--- Extracted entries Enclosed Below ---

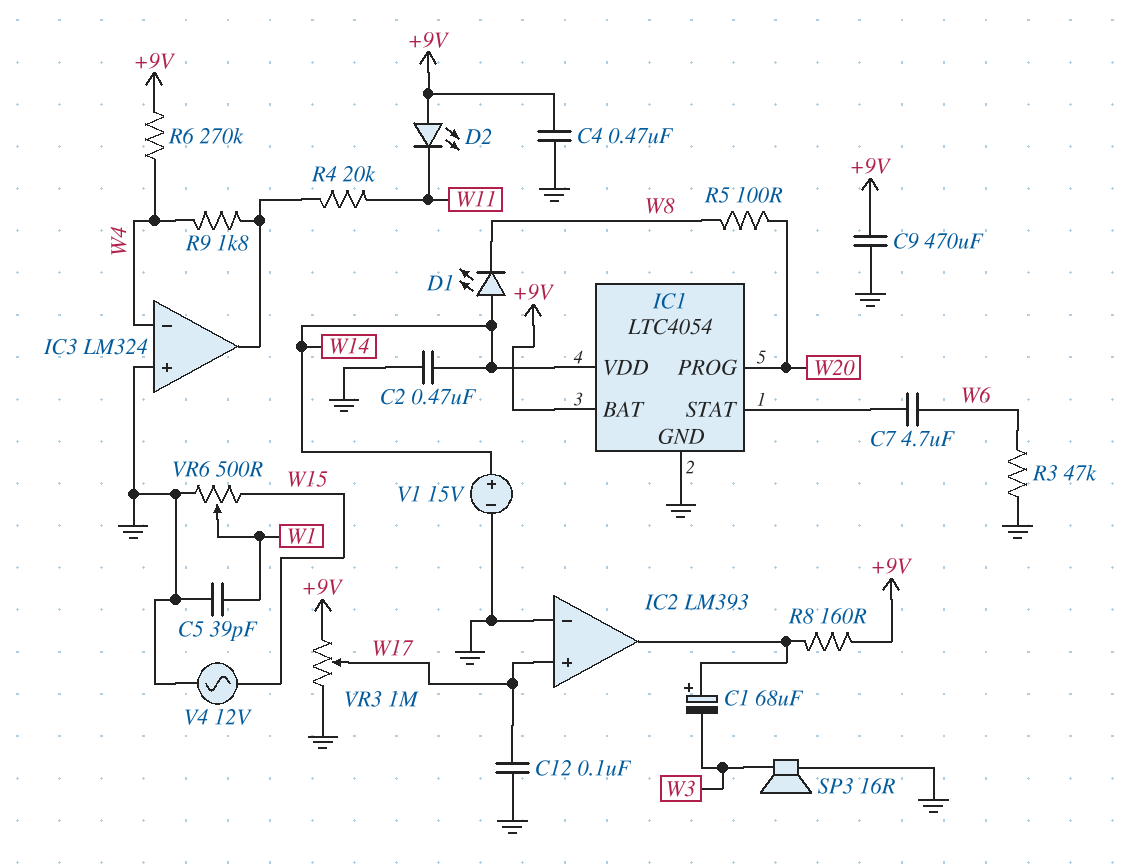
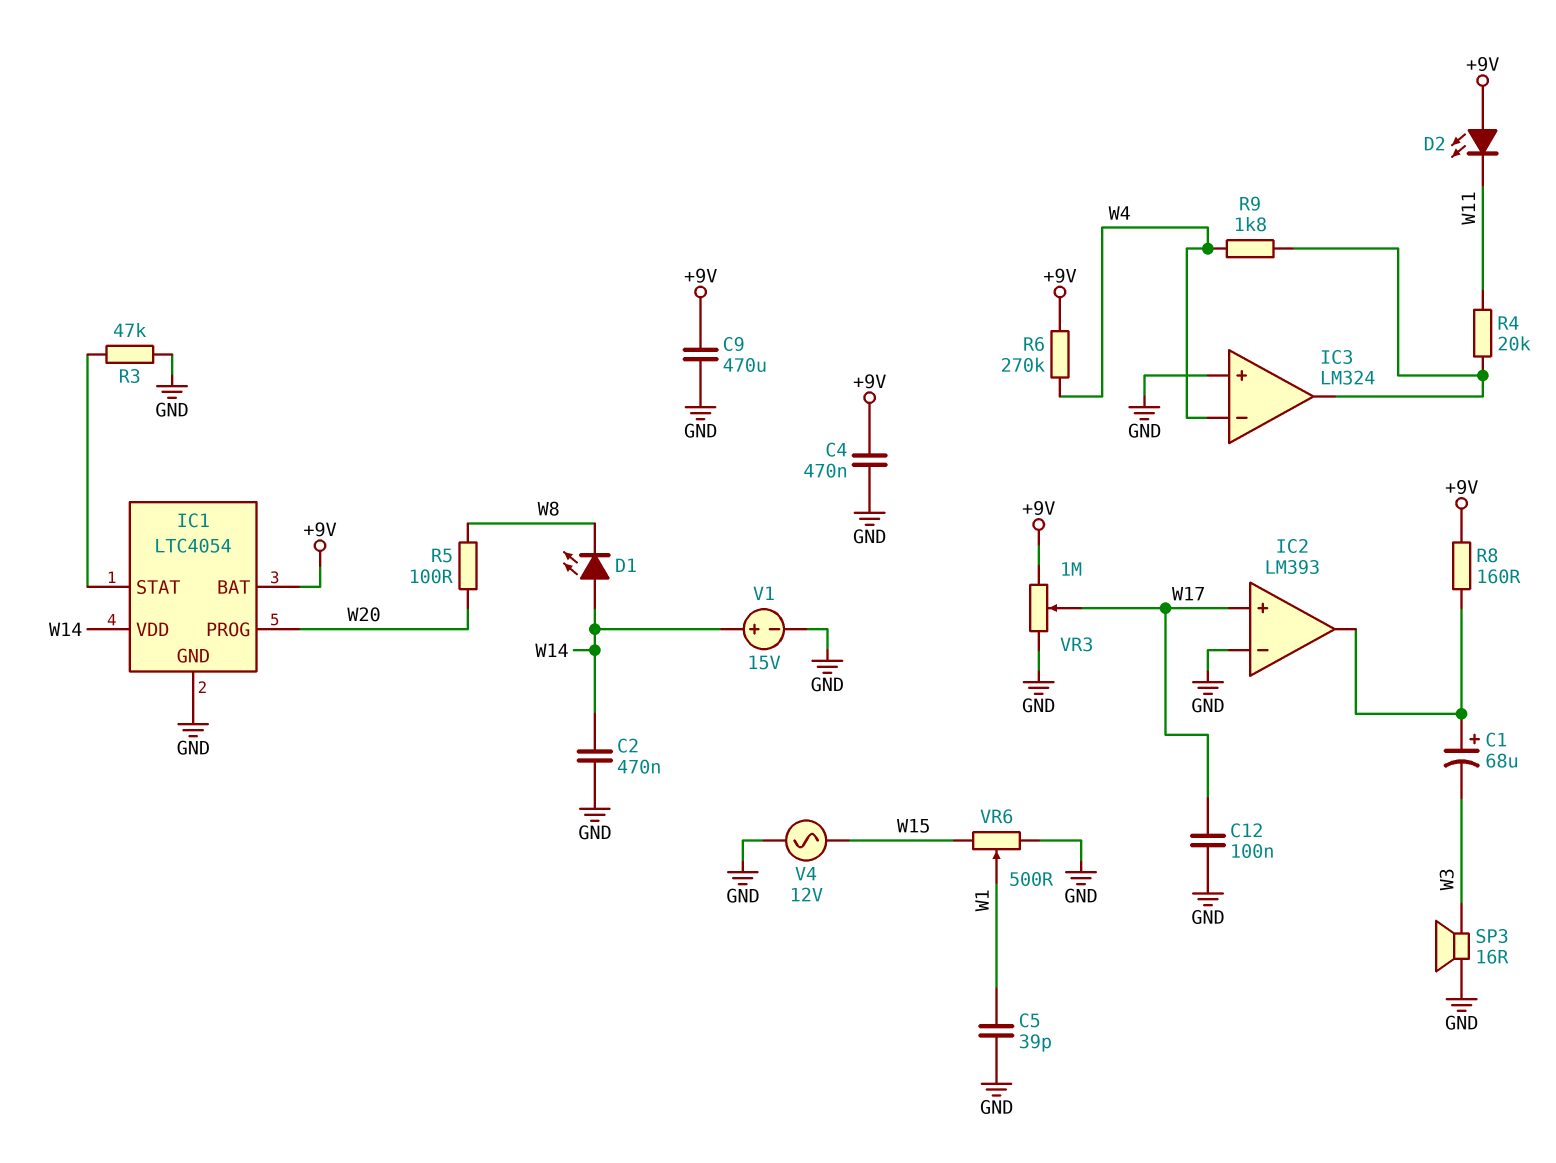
C7: 4.7uF (IC1/STAT, W6) -> none
R3: 47k (GND, W6) -> 47k (GND, IC1/STAT)

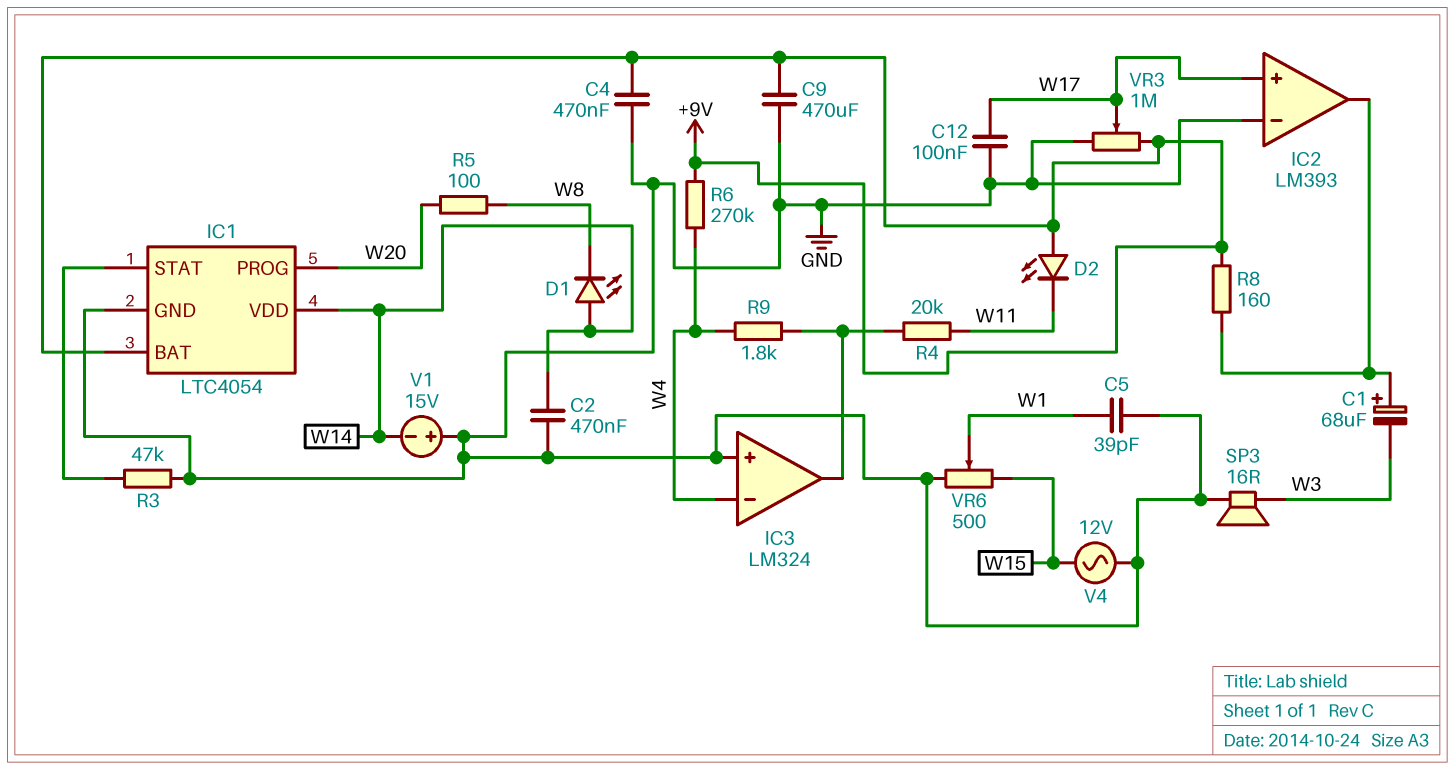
V1: 15V (plus W14, minus GND) -> 15V (plus GND, minus W14)

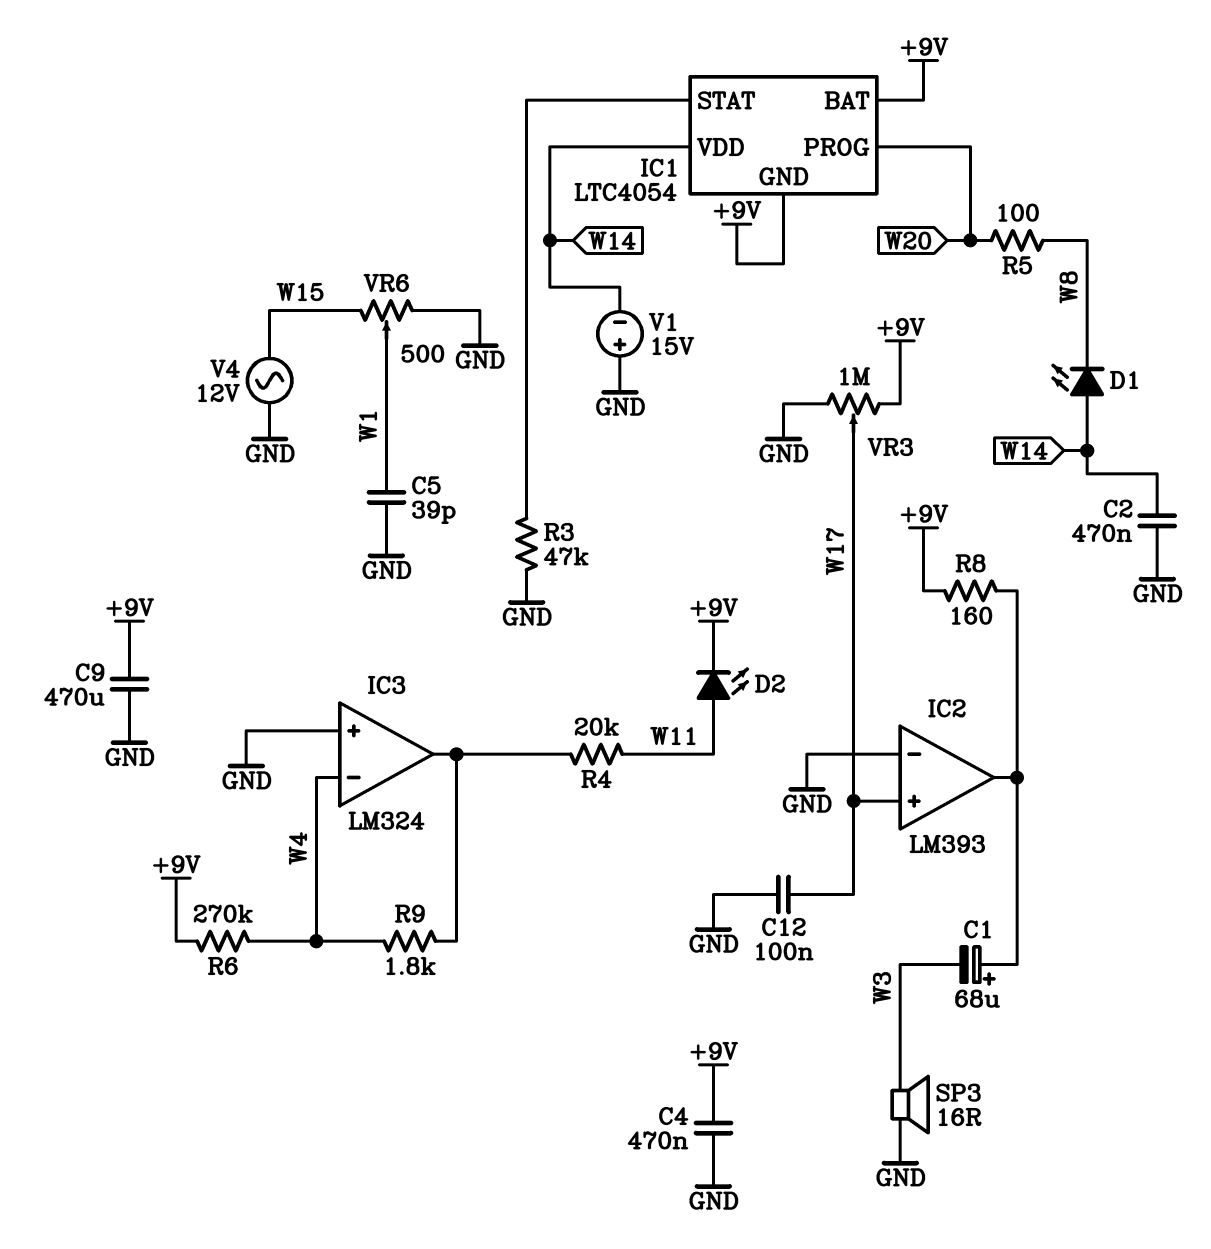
D2: LED (A +9V, K W11) -> LED (A W11, K +9V)
IC1 pin GND: GND -> +9V

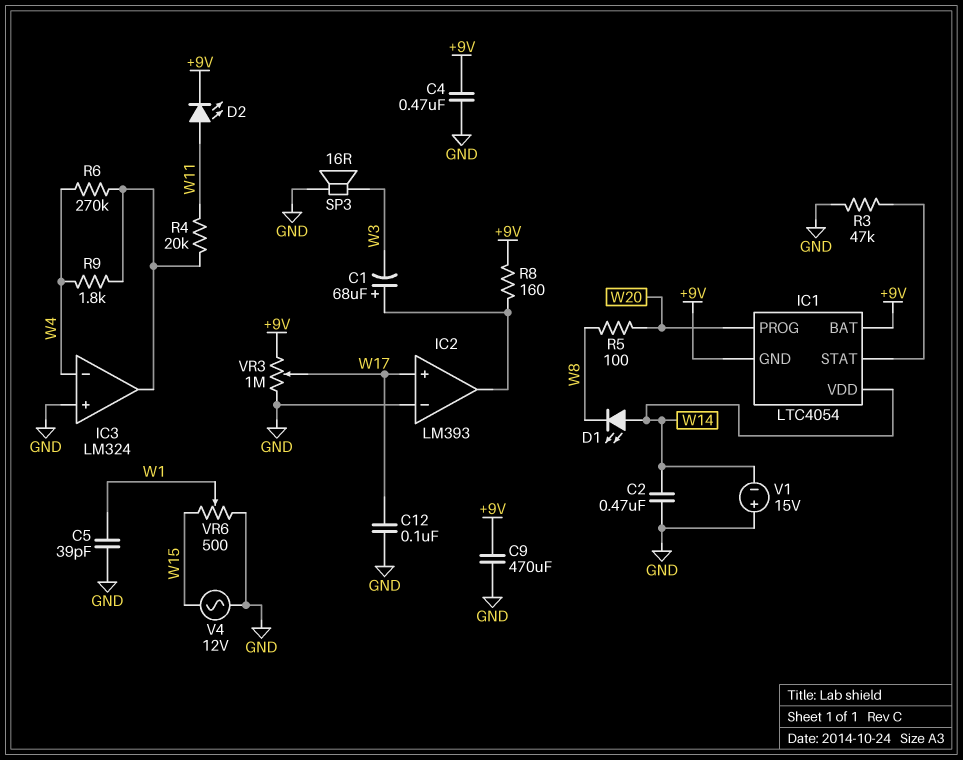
R6: 270k (+9V, W4) -> 270k (IC3/out, W4)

--- End of Enclosed Extracted entries ---

Task requirements: Filter the records above down to the lines containing "STAT".

Solution for this exercise:
C7: 4.7uF (IC1/STAT, W6) -> none
R3: 47k (GND, W6) -> 47k (GND, IC1/STAT)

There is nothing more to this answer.